▶ **SHORT EXERCISE**: Return every line of the entries below that contains the string "Describe", matching its case exactly.

[Word and item position data]
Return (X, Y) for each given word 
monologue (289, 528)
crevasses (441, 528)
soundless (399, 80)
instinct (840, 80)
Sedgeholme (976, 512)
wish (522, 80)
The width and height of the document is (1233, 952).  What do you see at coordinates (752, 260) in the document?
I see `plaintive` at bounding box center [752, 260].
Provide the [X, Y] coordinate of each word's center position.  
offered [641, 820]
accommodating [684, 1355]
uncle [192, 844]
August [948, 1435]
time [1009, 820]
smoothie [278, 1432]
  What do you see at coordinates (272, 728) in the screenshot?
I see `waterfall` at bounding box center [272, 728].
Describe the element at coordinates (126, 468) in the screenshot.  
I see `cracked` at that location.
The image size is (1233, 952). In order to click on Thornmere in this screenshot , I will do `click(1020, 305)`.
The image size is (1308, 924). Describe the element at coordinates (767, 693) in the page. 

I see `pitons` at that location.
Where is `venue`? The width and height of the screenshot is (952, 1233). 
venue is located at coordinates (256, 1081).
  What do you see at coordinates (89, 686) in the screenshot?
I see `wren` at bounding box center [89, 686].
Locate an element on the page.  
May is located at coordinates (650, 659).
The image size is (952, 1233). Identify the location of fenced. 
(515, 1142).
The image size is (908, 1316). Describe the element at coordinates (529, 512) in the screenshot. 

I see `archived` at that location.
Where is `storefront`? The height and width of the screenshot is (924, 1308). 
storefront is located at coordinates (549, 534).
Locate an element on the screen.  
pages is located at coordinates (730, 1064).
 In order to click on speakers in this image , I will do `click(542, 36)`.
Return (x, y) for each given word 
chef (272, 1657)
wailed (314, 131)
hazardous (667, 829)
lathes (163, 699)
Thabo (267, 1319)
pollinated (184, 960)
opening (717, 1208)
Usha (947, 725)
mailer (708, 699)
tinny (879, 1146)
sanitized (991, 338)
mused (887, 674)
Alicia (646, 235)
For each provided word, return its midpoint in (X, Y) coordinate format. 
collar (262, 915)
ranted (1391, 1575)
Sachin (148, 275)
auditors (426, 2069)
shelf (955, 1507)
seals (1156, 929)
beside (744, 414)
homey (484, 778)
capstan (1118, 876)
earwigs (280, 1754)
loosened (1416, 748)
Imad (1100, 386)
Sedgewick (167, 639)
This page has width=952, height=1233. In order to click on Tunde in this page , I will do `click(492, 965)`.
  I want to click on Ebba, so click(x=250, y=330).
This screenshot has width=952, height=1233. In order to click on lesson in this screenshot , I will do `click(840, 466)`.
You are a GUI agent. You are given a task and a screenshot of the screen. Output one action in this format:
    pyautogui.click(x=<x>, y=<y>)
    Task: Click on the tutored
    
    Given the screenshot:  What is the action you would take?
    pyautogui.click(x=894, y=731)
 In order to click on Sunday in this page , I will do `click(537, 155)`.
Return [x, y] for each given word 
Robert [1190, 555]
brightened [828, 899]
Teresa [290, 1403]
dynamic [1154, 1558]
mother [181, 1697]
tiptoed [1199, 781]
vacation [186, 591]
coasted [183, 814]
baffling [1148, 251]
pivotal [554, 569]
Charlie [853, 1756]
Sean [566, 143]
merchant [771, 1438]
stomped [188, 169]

▶ **RESULT**:
Describe the element at coordinates (126, 468) in the screenshot.  
The image size is (1308, 924). Describe the element at coordinates (767, 693) in the page. 
The image size is (908, 1316). Describe the element at coordinates (529, 512) in the screenshot. 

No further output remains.